What you will do: The records are to be repeated in full, with the images removed.

[Records drawn from a dataset]
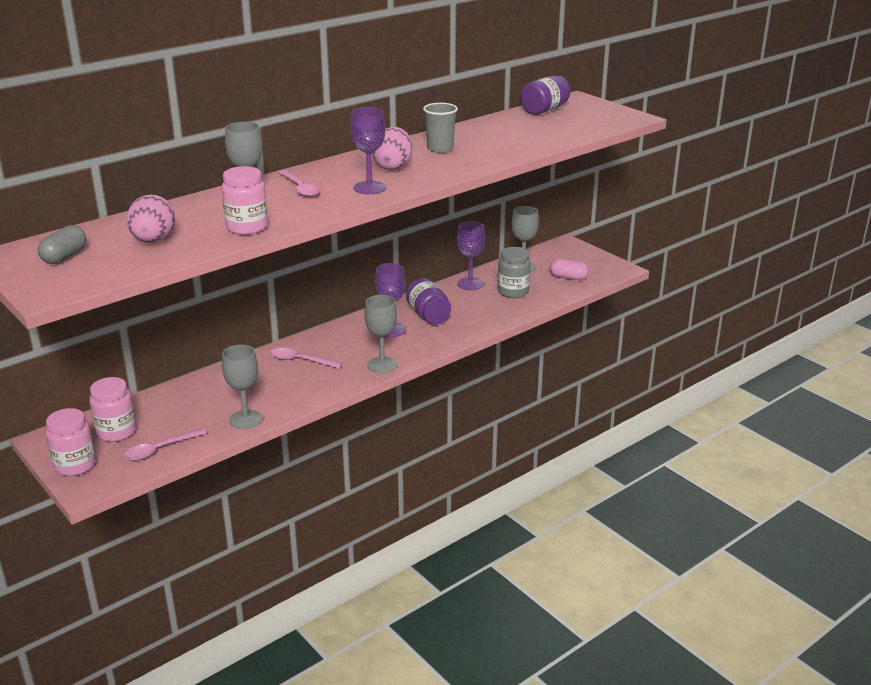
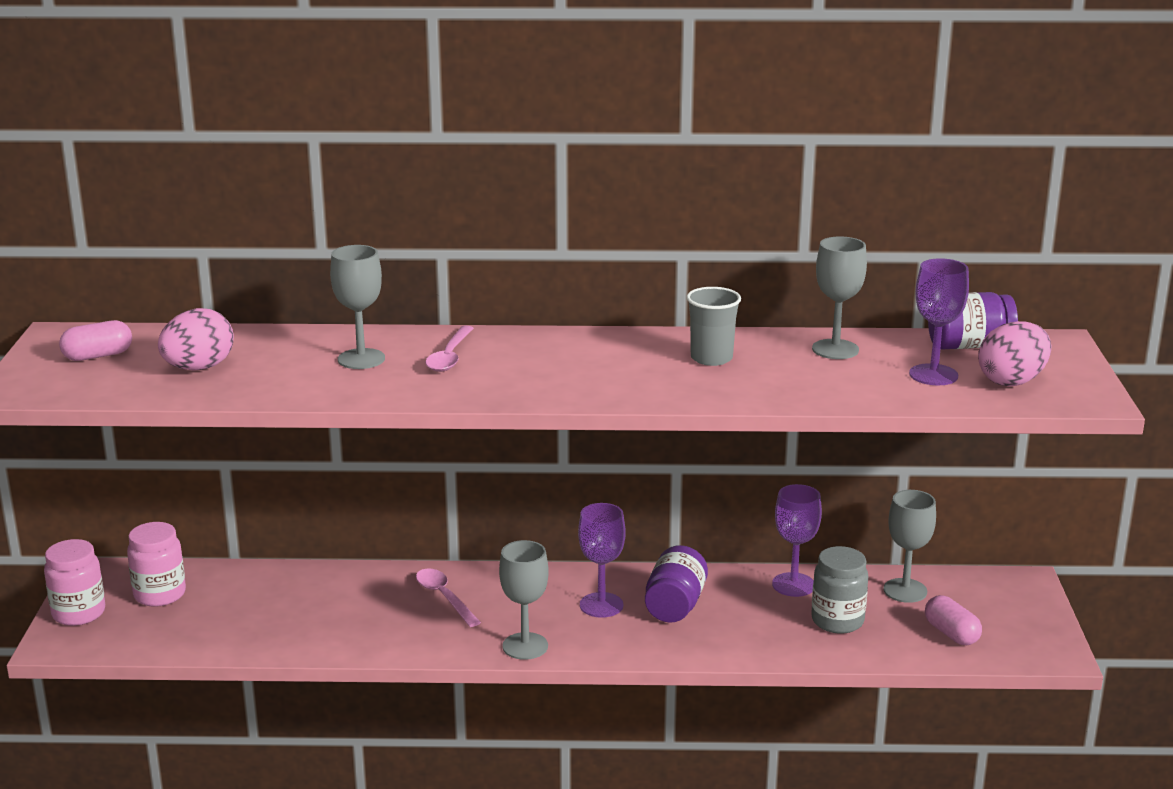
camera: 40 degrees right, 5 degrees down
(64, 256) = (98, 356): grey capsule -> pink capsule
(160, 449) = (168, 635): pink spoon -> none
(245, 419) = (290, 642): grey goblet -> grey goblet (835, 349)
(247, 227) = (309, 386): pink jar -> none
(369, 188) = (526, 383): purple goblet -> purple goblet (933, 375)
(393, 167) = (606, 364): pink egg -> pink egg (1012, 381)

Your solution:
camera: 40 degrees right, 5 degrees down
(64, 256) = (98, 356): grey capsule -> pink capsule
(160, 449) = (168, 635): pink spoon -> none
(245, 419) = (290, 642): grey goblet -> grey goblet (835, 349)
(247, 227) = (309, 386): pink jar -> none
(369, 188) = (526, 383): purple goblet -> purple goblet (933, 375)
(393, 167) = (606, 364): pink egg -> pink egg (1012, 381)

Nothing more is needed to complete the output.